▸ Your objective
Set the entries below down again, please. Match them exactly.

▸ Source material
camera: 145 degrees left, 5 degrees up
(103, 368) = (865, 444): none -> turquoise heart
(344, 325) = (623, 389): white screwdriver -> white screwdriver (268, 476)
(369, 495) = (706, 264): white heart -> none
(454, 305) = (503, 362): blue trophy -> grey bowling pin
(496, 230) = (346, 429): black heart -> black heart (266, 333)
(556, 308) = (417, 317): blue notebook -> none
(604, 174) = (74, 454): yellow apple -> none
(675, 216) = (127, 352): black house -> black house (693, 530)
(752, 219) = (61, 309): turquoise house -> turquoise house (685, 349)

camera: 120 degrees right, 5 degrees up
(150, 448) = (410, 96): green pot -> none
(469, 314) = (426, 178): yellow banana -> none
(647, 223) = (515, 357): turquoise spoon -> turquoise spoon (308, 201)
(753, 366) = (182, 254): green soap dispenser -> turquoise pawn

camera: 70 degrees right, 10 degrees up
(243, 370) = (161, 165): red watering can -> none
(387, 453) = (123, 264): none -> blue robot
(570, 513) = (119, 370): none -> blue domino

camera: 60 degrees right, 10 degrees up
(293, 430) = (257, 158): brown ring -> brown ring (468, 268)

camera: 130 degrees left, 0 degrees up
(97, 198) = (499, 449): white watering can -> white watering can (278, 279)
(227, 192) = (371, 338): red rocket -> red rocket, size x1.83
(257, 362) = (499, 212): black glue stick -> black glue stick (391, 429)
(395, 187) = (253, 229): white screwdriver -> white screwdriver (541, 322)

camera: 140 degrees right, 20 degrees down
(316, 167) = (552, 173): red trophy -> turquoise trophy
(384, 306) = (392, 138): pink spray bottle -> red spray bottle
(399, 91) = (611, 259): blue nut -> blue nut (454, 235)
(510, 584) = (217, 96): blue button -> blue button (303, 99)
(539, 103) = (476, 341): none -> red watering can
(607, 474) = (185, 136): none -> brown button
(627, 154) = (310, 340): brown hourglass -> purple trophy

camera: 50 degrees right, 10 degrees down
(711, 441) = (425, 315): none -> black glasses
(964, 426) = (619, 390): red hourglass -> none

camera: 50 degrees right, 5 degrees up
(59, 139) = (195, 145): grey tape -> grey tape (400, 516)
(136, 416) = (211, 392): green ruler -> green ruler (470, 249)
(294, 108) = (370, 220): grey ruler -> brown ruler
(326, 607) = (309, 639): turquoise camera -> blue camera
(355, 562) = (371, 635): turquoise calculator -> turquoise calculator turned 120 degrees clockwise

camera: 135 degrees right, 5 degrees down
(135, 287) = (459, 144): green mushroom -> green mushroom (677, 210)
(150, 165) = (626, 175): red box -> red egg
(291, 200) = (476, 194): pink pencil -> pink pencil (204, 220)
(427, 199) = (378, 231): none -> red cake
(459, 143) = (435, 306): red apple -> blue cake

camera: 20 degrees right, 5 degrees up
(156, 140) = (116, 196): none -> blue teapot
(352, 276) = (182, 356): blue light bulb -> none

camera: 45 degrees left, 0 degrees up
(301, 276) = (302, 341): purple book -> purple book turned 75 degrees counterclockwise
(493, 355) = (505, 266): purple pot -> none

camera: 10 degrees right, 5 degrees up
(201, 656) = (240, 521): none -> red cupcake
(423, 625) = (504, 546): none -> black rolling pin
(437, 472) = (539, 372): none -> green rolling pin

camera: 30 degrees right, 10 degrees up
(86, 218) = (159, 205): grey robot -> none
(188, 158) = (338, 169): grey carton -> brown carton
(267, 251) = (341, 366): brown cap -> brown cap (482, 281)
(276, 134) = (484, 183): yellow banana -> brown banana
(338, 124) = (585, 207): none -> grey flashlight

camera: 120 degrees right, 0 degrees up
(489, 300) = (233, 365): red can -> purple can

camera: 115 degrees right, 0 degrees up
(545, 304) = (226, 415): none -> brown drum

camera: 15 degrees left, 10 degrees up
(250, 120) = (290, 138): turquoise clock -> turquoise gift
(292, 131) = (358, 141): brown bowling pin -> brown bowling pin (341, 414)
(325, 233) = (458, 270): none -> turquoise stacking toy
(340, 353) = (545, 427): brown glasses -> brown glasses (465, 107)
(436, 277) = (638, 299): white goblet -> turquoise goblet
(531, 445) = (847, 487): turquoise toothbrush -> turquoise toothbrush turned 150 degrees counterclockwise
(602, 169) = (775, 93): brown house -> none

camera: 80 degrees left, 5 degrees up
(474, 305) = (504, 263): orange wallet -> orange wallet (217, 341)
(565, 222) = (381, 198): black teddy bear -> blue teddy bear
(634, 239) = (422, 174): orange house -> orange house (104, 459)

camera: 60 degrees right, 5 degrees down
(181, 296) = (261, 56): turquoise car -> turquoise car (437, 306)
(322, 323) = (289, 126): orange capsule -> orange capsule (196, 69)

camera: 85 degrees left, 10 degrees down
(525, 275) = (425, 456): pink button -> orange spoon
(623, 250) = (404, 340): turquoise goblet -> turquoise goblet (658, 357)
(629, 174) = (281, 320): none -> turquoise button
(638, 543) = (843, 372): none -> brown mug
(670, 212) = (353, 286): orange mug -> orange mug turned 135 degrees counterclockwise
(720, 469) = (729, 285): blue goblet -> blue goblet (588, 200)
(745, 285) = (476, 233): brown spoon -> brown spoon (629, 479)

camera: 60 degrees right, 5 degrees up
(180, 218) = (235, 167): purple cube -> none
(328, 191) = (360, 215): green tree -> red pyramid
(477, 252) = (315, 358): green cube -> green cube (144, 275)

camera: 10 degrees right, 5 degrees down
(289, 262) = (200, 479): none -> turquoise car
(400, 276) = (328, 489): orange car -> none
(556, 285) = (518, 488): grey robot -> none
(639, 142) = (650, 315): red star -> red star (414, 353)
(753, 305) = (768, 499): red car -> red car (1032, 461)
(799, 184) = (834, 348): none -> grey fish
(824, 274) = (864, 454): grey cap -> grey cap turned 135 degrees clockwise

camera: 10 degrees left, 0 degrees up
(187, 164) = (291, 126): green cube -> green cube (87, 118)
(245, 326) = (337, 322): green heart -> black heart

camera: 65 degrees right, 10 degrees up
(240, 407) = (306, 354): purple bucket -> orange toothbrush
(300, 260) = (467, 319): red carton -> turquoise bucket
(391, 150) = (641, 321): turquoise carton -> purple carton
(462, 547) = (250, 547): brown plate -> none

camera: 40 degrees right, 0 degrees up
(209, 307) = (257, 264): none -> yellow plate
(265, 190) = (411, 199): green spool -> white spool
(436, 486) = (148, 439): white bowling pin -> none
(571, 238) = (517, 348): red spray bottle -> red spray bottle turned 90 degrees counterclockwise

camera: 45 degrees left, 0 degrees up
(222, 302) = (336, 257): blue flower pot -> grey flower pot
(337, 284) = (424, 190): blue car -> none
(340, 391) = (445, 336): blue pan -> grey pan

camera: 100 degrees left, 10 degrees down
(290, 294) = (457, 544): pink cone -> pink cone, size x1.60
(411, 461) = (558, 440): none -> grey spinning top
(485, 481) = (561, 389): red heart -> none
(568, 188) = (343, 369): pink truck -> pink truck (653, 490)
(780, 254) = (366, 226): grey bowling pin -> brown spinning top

▸ Worked solution
camera: 145 degrees left, 5 degrees up
(103, 368) = (865, 444): none -> turquoise heart
(344, 325) = (623, 389): white screwdriver -> white screwdriver (268, 476)
(369, 495) = (706, 264): white heart -> none
(454, 305) = (503, 362): blue trophy -> grey bowling pin
(496, 230) = (346, 429): black heart -> black heart (266, 333)
(556, 308) = (417, 317): blue notebook -> none
(604, 174) = (74, 454): yellow apple -> none
(675, 216) = (127, 352): black house -> black house (693, 530)
(752, 219) = (61, 309): turquoise house -> turquoise house (685, 349)

camera: 120 degrees right, 5 degrees up
(150, 448) = (410, 96): green pot -> none
(469, 314) = (426, 178): yellow banana -> none
(647, 223) = (515, 357): turquoise spoon -> turquoise spoon (308, 201)
(753, 366) = (182, 254): green soap dispenser -> turquoise pawn

camera: 70 degrees right, 10 degrees up
(243, 370) = (161, 165): red watering can -> none
(387, 453) = (123, 264): none -> blue robot
(570, 513) = (119, 370): none -> blue domino

camera: 60 degrees right, 10 degrees up
(293, 430) = (257, 158): brown ring -> brown ring (468, 268)

camera: 130 degrees left, 0 degrees up
(97, 198) = (499, 449): white watering can -> white watering can (278, 279)
(227, 192) = (371, 338): red rocket -> red rocket, size x1.83
(257, 362) = (499, 212): black glue stick -> black glue stick (391, 429)
(395, 187) = (253, 229): white screwdriver -> white screwdriver (541, 322)

camera: 140 degrees right, 20 degrees down
(316, 167) = (552, 173): red trophy -> turquoise trophy
(384, 306) = (392, 138): pink spray bottle -> red spray bottle
(399, 91) = (611, 259): blue nut -> blue nut (454, 235)
(510, 584) = (217, 96): blue button -> blue button (303, 99)
(539, 103) = (476, 341): none -> red watering can
(607, 474) = (185, 136): none -> brown button
(627, 154) = (310, 340): brown hourglass -> purple trophy

camera: 50 degrees right, 10 degrees down
(711, 441) = (425, 315): none -> black glasses
(964, 426) = (619, 390): red hourglass -> none

camera: 50 degrees right, 5 degrees up
(59, 139) = (195, 145): grey tape -> grey tape (400, 516)
(136, 416) = (211, 392): green ruler -> green ruler (470, 249)
(294, 108) = (370, 220): grey ruler -> brown ruler
(326, 607) = (309, 639): turquoise camera -> blue camera
(355, 562) = (371, 635): turquoise calculator -> turquoise calculator turned 120 degrees clockwise

camera: 135 degrees right, 5 degrees down
(135, 287) = (459, 144): green mushroom -> green mushroom (677, 210)
(150, 165) = (626, 175): red box -> red egg
(291, 200) = (476, 194): pink pencil -> pink pencil (204, 220)
(427, 199) = (378, 231): none -> red cake
(459, 143) = (435, 306): red apple -> blue cake

camera: 20 degrees right, 5 degrees up
(156, 140) = (116, 196): none -> blue teapot
(352, 276) = (182, 356): blue light bulb -> none

camera: 45 degrees left, 0 degrees up
(301, 276) = (302, 341): purple book -> purple book turned 75 degrees counterclockwise
(493, 355) = (505, 266): purple pot -> none

camera: 10 degrees right, 5 degrees up
(201, 656) = (240, 521): none -> red cupcake
(423, 625) = (504, 546): none -> black rolling pin
(437, 472) = (539, 372): none -> green rolling pin

camera: 30 degrees right, 10 degrees up
(86, 218) = (159, 205): grey robot -> none
(188, 158) = (338, 169): grey carton -> brown carton
(267, 251) = (341, 366): brown cap -> brown cap (482, 281)
(276, 134) = (484, 183): yellow banana -> brown banana
(338, 124) = (585, 207): none -> grey flashlight

camera: 120 degrees right, 0 degrees up
(489, 300) = (233, 365): red can -> purple can

camera: 115 degrees right, 0 degrees up
(545, 304) = (226, 415): none -> brown drum

camera: 15 degrees left, 10 degrees up
(250, 120) = (290, 138): turquoise clock -> turquoise gift
(292, 131) = (358, 141): brown bowling pin -> brown bowling pin (341, 414)
(325, 233) = (458, 270): none -> turquoise stacking toy
(340, 353) = (545, 427): brown glasses -> brown glasses (465, 107)
(436, 277) = (638, 299): white goblet -> turquoise goblet
(531, 445) = (847, 487): turquoise toothbrush -> turquoise toothbrush turned 150 degrees counterclockwise
(602, 169) = (775, 93): brown house -> none

camera: 80 degrees left, 5 degrees up
(474, 305) = (504, 263): orange wallet -> orange wallet (217, 341)
(565, 222) = (381, 198): black teddy bear -> blue teddy bear
(634, 239) = (422, 174): orange house -> orange house (104, 459)

camera: 60 degrees right, 5 degrees down
(181, 296) = (261, 56): turquoise car -> turquoise car (437, 306)
(322, 323) = (289, 126): orange capsule -> orange capsule (196, 69)

camera: 85 degrees left, 10 degrees down
(525, 275) = (425, 456): pink button -> orange spoon
(623, 250) = (404, 340): turquoise goblet -> turquoise goblet (658, 357)
(629, 174) = (281, 320): none -> turquoise button
(638, 543) = (843, 372): none -> brown mug
(670, 212) = (353, 286): orange mug -> orange mug turned 135 degrees counterclockwise
(720, 469) = (729, 285): blue goblet -> blue goblet (588, 200)
(745, 285) = (476, 233): brown spoon -> brown spoon (629, 479)

camera: 60 degrees right, 5 degrees up
(180, 218) = (235, 167): purple cube -> none
(328, 191) = (360, 215): green tree -> red pyramid
(477, 252) = (315, 358): green cube -> green cube (144, 275)

camera: 10 degrees right, 5 degrees down
(289, 262) = (200, 479): none -> turquoise car
(400, 276) = (328, 489): orange car -> none
(556, 285) = (518, 488): grey robot -> none
(639, 142) = (650, 315): red star -> red star (414, 353)
(753, 305) = (768, 499): red car -> red car (1032, 461)
(799, 184) = (834, 348): none -> grey fish
(824, 274) = (864, 454): grey cap -> grey cap turned 135 degrees clockwise

camera: 10 degrees left, 0 degrees up
(187, 164) = (291, 126): green cube -> green cube (87, 118)
(245, 326) = (337, 322): green heart -> black heart

camera: 65 degrees right, 10 degrees up
(240, 407) = (306, 354): purple bucket -> orange toothbrush
(300, 260) = (467, 319): red carton -> turquoise bucket
(391, 150) = (641, 321): turquoise carton -> purple carton
(462, 547) = (250, 547): brown plate -> none

camera: 40 degrees right, 0 degrees up
(209, 307) = (257, 264): none -> yellow plate
(265, 190) = (411, 199): green spool -> white spool
(436, 486) = (148, 439): white bowling pin -> none
(571, 238) = (517, 348): red spray bottle -> red spray bottle turned 90 degrees counterclockwise

camera: 45 degrees left, 0 degrees up
(222, 302) = (336, 257): blue flower pot -> grey flower pot
(337, 284) = (424, 190): blue car -> none
(340, 391) = (445, 336): blue pan -> grey pan

camera: 100 degrees left, 10 degrees down
(290, 294) = (457, 544): pink cone -> pink cone, size x1.60
(411, 461) = (558, 440): none -> grey spinning top
(485, 481) = (561, 389): red heart -> none
(568, 188) = (343, 369): pink truck -> pink truck (653, 490)
(780, 254) = (366, 226): grey bowling pin -> brown spinning top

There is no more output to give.